> _DIRECTIONS FOR THIS TASK_
Quote the records beneath, complete and exact. Leave out images.

==== DATA LISTING ====

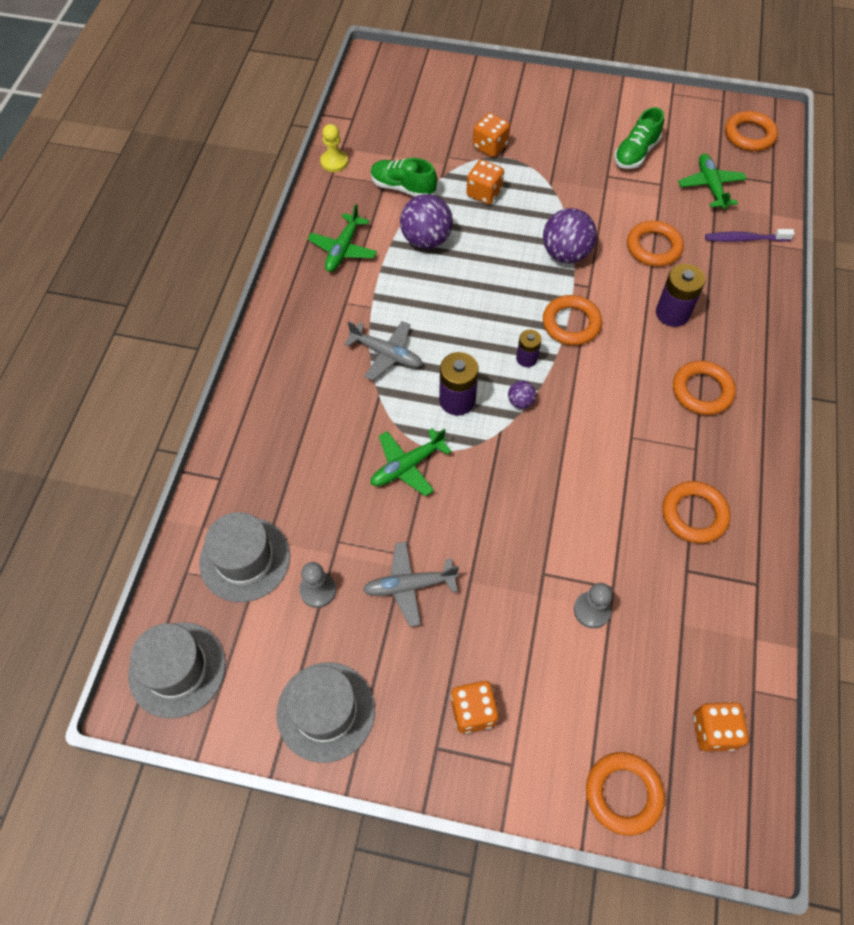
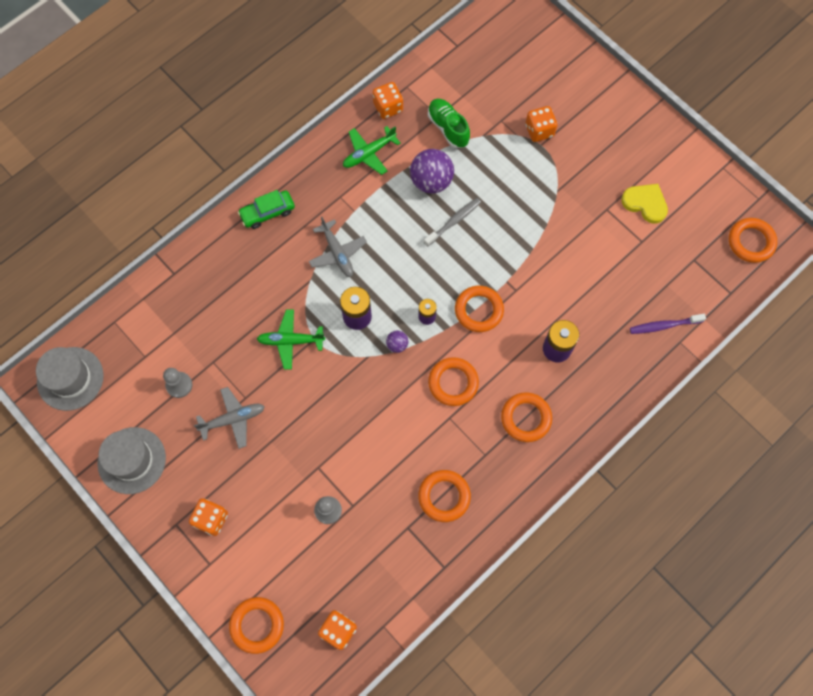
camera: 35 degrees right, 10 degrees up
(245, 559) = (152, 336): grey hat -> none
(280, 359) = (267, 212): none -> green car
(334, 162) = (416, 76): yellow pawn -> none
(409, 586) = (233, 419): grey plane -> grey plane turned 135 degrees clockwise
(478, 261) = (454, 221): none -> grey toothbrush
(484, 193) = (502, 168): orange dice -> orange dice (388, 107)
(565, 254) = (520, 254): purple ball -> none
(635, 153) = (645, 203): green shoe -> yellow heart
(654, 247) = (589, 289): orange ring -> orange ring (453, 383)
(710, 186) = (678, 266): green plane -> none
(744, 239) = (664, 325): purple toothbrush -> purple toothbrush turned 45 degrees counterclockwise

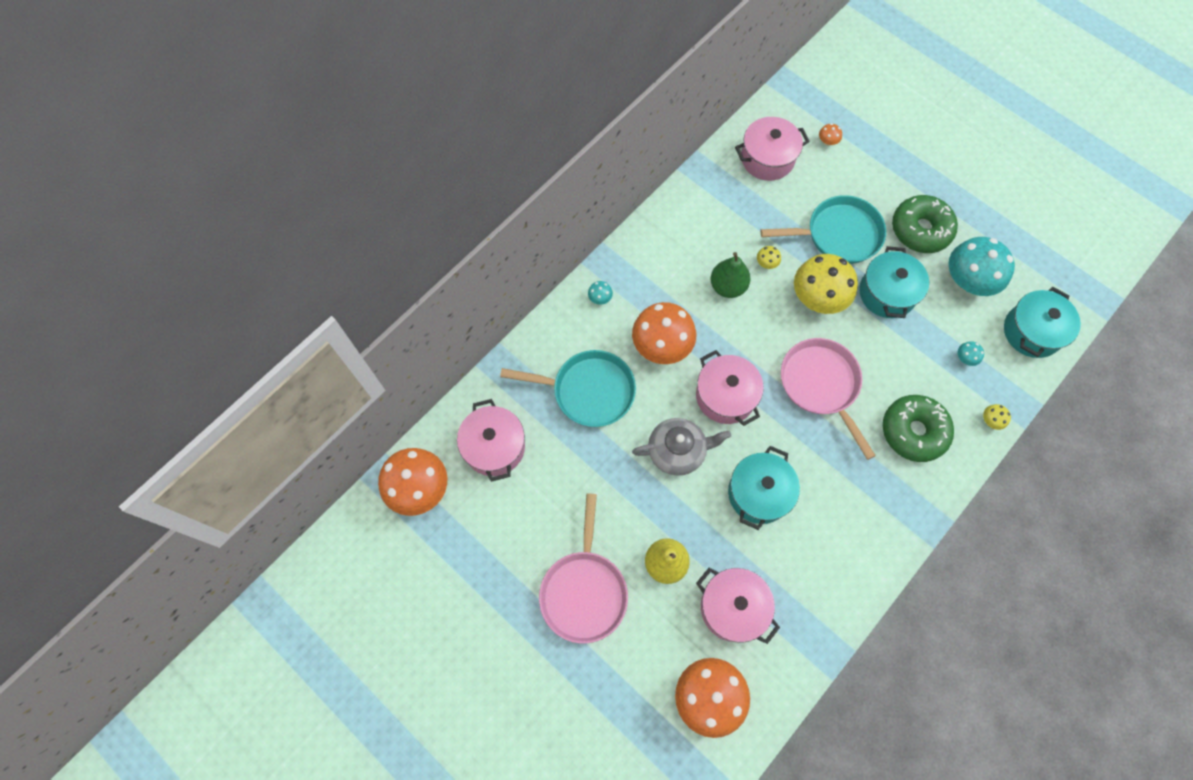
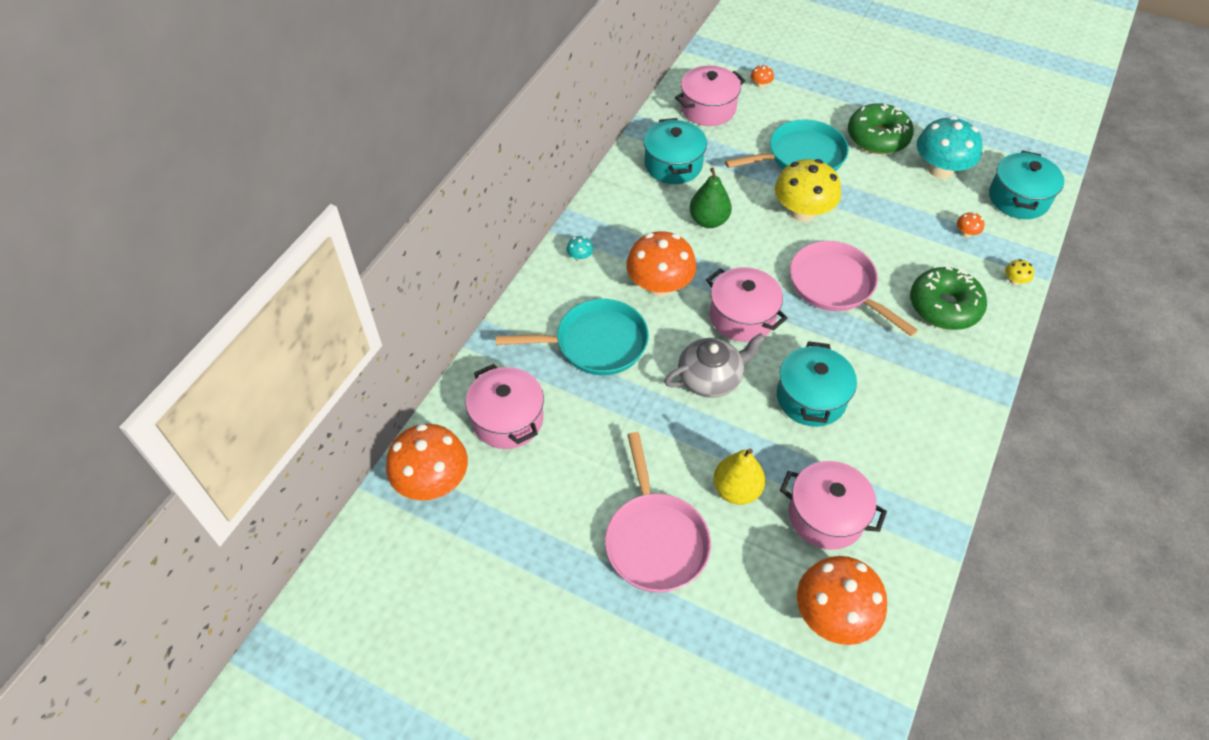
camera: 15 degrees left, 15 degrees down
(766, 263) = (740, 193): yellow mushroom -> none
(887, 293) = (868, 195): turquoise pot -> turquoise pot (673, 165)
(965, 358) = (966, 233): turquoise mushroom -> orange mushroom

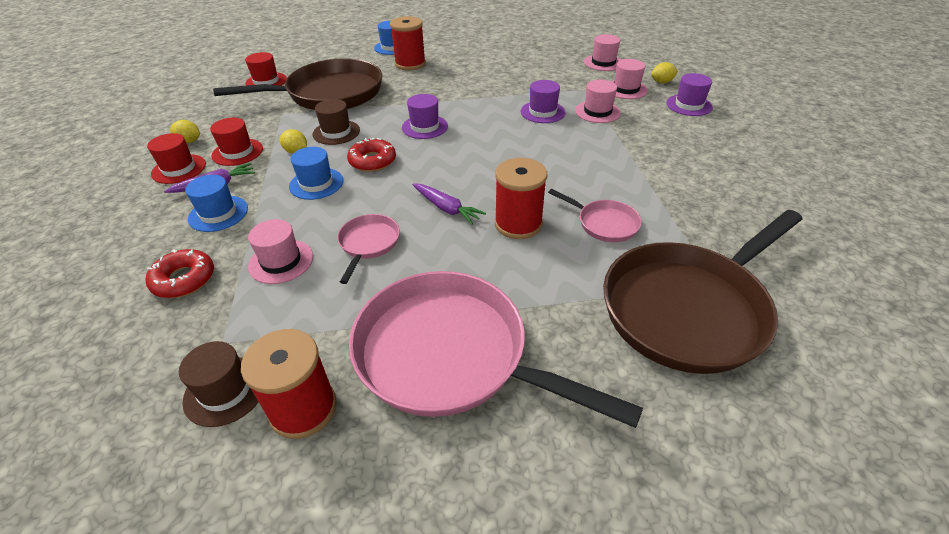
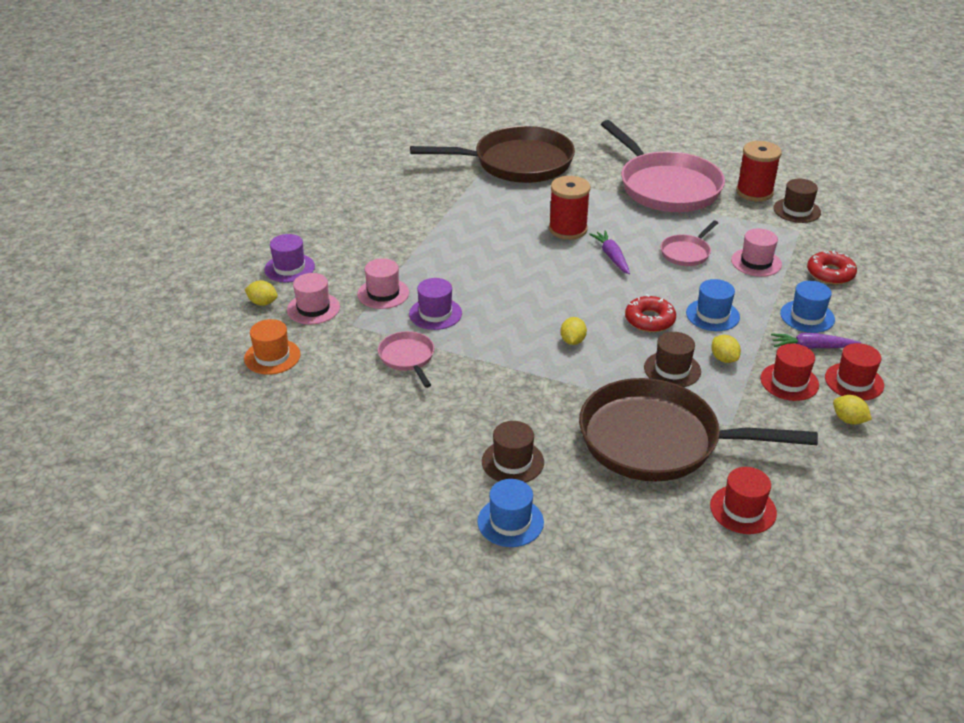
camera: 150 degrees left, 5 degrees down
(410, 64) = (512, 462): red spool -> brown hat
(424, 127) = (572, 341): purple hat -> yellow lemon
(603, 63) = (272, 356): pink hat -> orange hat
(604, 223) = (508, 210): pink pan -> pink pan (407, 358)

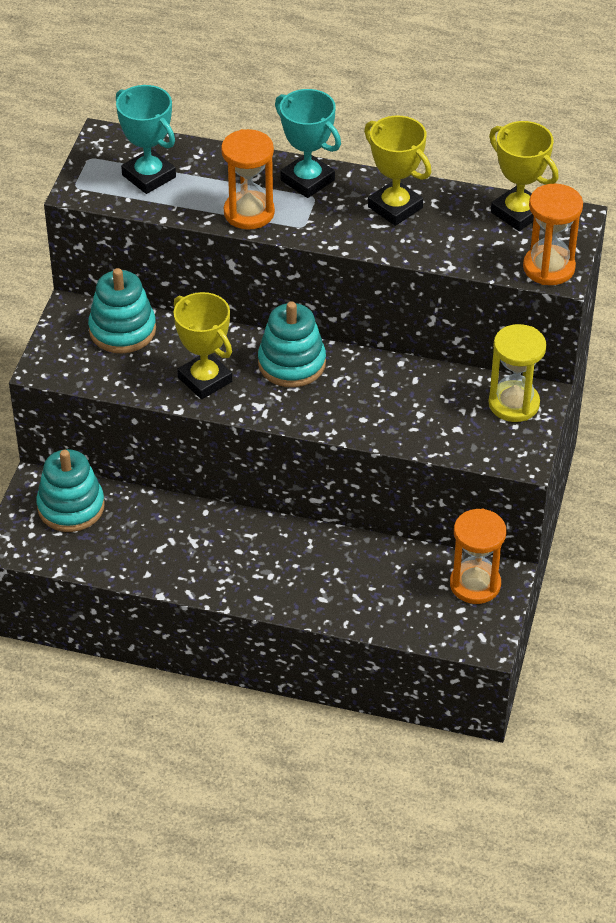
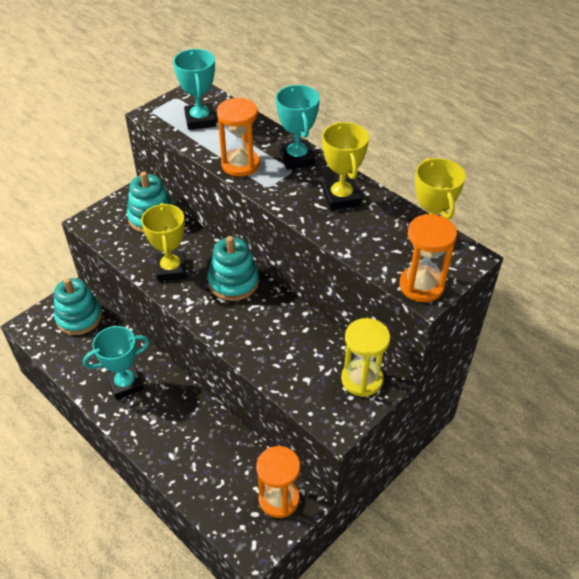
camera: 30 degrees right, 0 degrees up
(202, 552) = (125, 384): none -> turquoise trophy

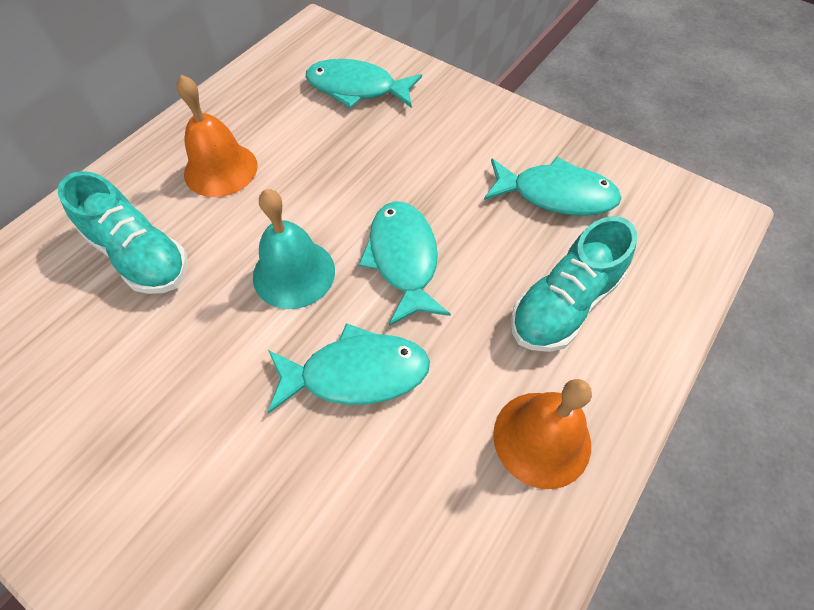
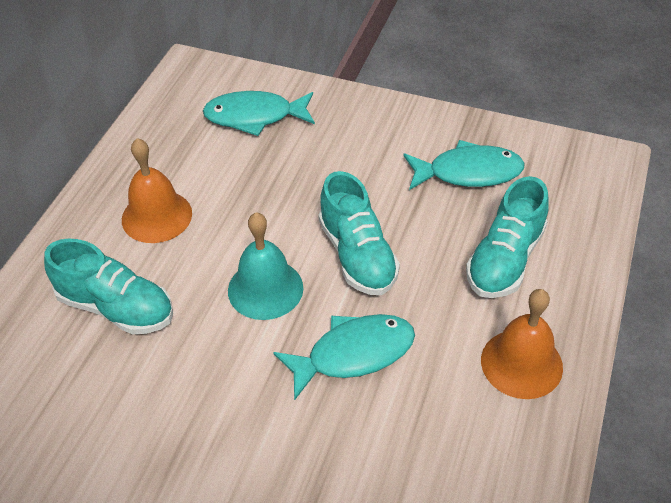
camera: 15 degrees left, 10 degrees down
(403, 259) = (357, 255): turquoise fish -> turquoise shoe

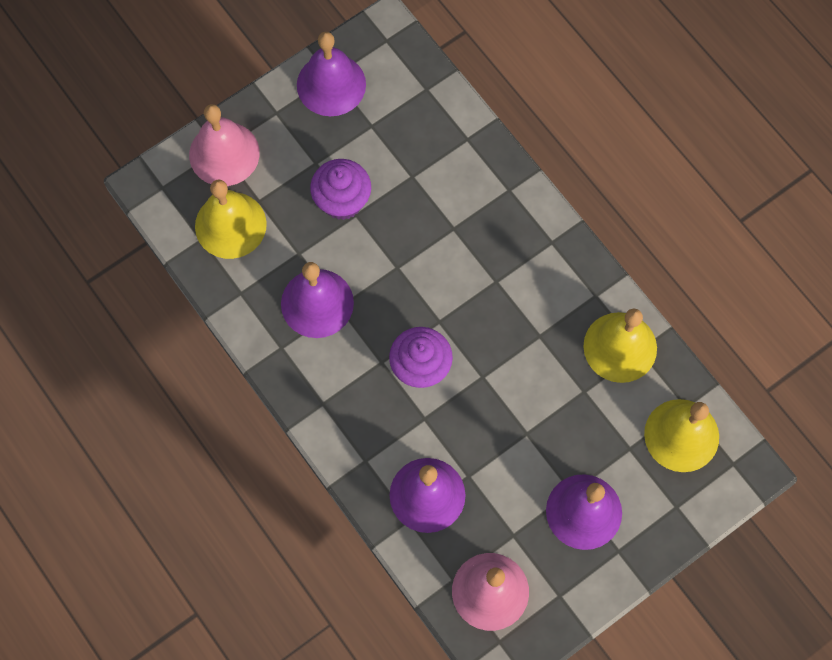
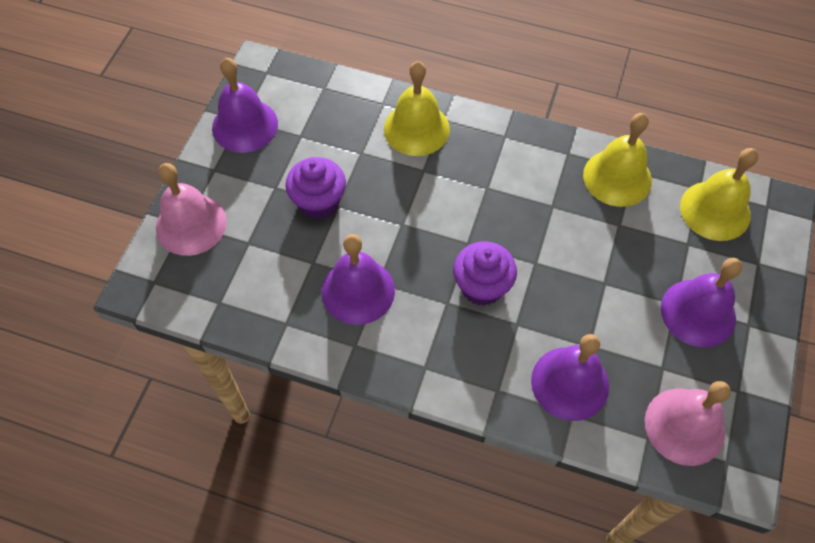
camera: 35 degrees left, 10 degrees down
(230, 225) = (237, 275): yellow bell -> yellow bell (416, 129)

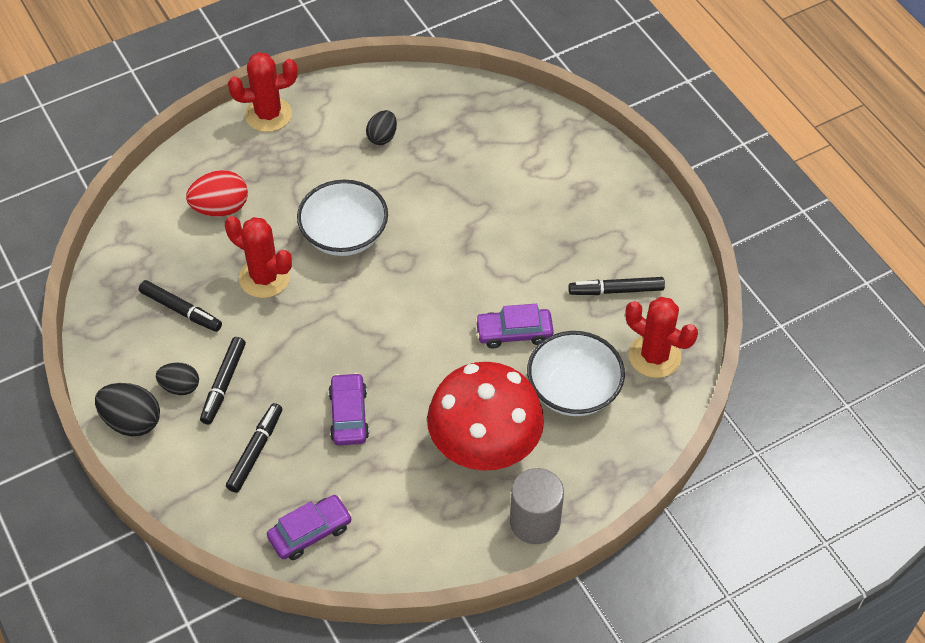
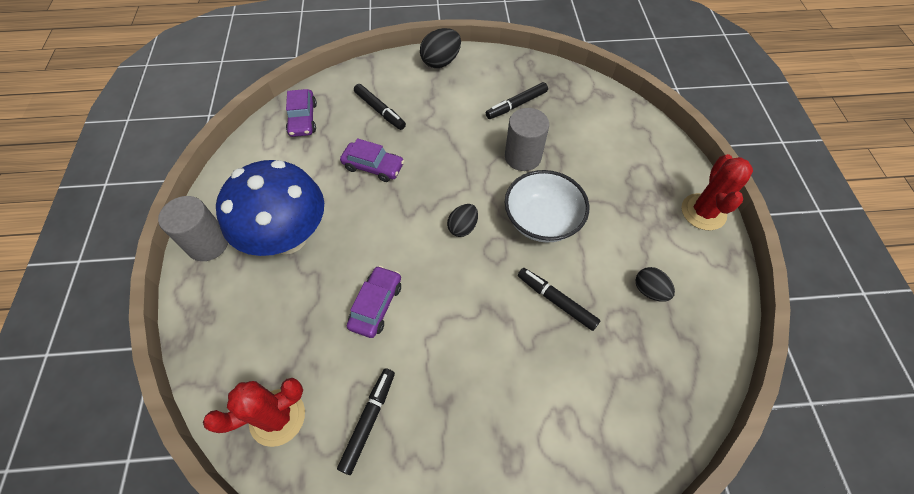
camera: 115 degrees right, 5 degrees up
(180, 387) = (453, 89): black egg -> black egg (462, 227)
(220, 208) = (604, 151): red egg -> none
(224, 384) = (442, 110): black marker -> black marker (556, 301)
(264, 278) = (522, 157): red cactus -> grey cylinder
(484, 448) = (288, 237): red mushroom -> blue mushroom
(573, 390) = (292, 325): white bowl -> none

====

> _OUTPUT OF THE EXERCISE_
camera: 35 degrees right, 10 degrees up
(245, 559) = (152, 336): grey hat -> none
(280, 359) = (267, 212): none -> green car
(334, 162) = (416, 76): yellow pawn -> none
(409, 586) = (233, 419): grey plane -> grey plane turned 135 degrees clockwise
(478, 261) = (454, 221): none -> grey toothbrush
(484, 193) = (502, 168): orange dice -> orange dice (388, 107)
(565, 254) = (520, 254): purple ball -> none
(635, 153) = (645, 203): green shoe -> yellow heart
(654, 247) = (589, 289): orange ring -> orange ring (453, 383)
(710, 186) = (678, 266): green plane -> none
(744, 239) = (664, 325): purple toothbrush -> purple toothbrush turned 45 degrees counterclockwise

camera: 15 degrees left, 15 degrees down
(766, 263) = (740, 193): yellow mushroom -> none
(887, 293) = (868, 195): turquoise pot -> turquoise pot (673, 165)
(965, 358) = (966, 233): turquoise mushroom -> orange mushroom

camera: 150 degrees left, 5 degrees down
(410, 64) = (512, 462): red spool -> brown hat
(424, 127) = (572, 341): purple hat -> yellow lemon
(603, 63) = (272, 356): pink hat -> orange hat
(604, 223) = (508, 210): pink pan -> pink pan (407, 358)

camera: 30 degrees right, 0 degrees up
(202, 552) = (125, 384): none -> turquoise trophy

camera: 15 degrees left, 10 degrees down
(403, 259) = (357, 255): turquoise fish -> turquoise shoe

camera: 35 degrees left, 10 degrees down
(230, 225) = (237, 275): yellow bell -> yellow bell (416, 129)

camera: 115 degrees right, 5 degrees up
(180, 387) = (453, 89): black egg -> black egg (462, 227)
(220, 208) = (604, 151): red egg -> none
(224, 384) = (442, 110): black marker -> black marker (556, 301)
(264, 278) = (522, 157): red cactus -> grey cylinder
(484, 448) = (288, 237): red mushroom -> blue mushroom
(573, 390) = (292, 325): white bowl -> none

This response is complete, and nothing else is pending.